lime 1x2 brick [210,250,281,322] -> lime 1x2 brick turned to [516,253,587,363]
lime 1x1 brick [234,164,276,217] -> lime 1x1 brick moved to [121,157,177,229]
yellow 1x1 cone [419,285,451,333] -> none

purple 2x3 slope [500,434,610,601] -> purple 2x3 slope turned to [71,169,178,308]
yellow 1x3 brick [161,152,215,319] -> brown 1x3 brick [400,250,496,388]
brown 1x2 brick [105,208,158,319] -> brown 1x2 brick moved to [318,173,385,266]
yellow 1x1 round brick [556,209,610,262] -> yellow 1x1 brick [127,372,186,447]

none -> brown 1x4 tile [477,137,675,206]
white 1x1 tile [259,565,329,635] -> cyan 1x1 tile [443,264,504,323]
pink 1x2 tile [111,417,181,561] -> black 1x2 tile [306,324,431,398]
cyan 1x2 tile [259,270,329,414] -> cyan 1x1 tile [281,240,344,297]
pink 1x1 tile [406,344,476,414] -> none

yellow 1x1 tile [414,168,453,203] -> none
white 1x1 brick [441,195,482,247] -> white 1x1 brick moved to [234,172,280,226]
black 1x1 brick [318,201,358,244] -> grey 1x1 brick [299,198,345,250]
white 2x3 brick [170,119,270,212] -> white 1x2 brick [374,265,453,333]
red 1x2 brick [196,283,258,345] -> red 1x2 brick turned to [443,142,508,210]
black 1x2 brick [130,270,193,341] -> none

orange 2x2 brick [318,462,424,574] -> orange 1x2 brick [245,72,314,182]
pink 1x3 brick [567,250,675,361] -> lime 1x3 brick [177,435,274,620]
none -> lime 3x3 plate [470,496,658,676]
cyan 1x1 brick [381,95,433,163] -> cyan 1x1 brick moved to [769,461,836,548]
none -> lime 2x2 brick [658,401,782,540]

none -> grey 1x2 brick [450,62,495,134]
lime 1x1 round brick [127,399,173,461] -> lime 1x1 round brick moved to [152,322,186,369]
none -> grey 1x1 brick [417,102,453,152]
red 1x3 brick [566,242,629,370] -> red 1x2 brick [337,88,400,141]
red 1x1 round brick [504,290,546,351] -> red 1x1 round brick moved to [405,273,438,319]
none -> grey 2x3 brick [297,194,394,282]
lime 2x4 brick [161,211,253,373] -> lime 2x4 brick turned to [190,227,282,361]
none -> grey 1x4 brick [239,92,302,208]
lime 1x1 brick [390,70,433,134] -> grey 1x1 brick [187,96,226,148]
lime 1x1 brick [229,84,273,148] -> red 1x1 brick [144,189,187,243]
═══
WHAT IS BEING ASKED: An exact copy of the lines above between the line holding "pink 1x1 tile [406,344,476,414] -> none" and the line holding "orange 2x2 brick", inclusive, is the whole answer.

TASK RESULT:
pink 1x1 tile [406,344,476,414] -> none

yellow 1x1 tile [414,168,453,203] -> none
white 1x1 brick [441,195,482,247] -> white 1x1 brick moved to [234,172,280,226]
black 1x1 brick [318,201,358,244] -> grey 1x1 brick [299,198,345,250]
white 2x3 brick [170,119,270,212] -> white 1x2 brick [374,265,453,333]
red 1x2 brick [196,283,258,345] -> red 1x2 brick turned to [443,142,508,210]
black 1x2 brick [130,270,193,341] -> none

orange 2x2 brick [318,462,424,574] -> orange 1x2 brick [245,72,314,182]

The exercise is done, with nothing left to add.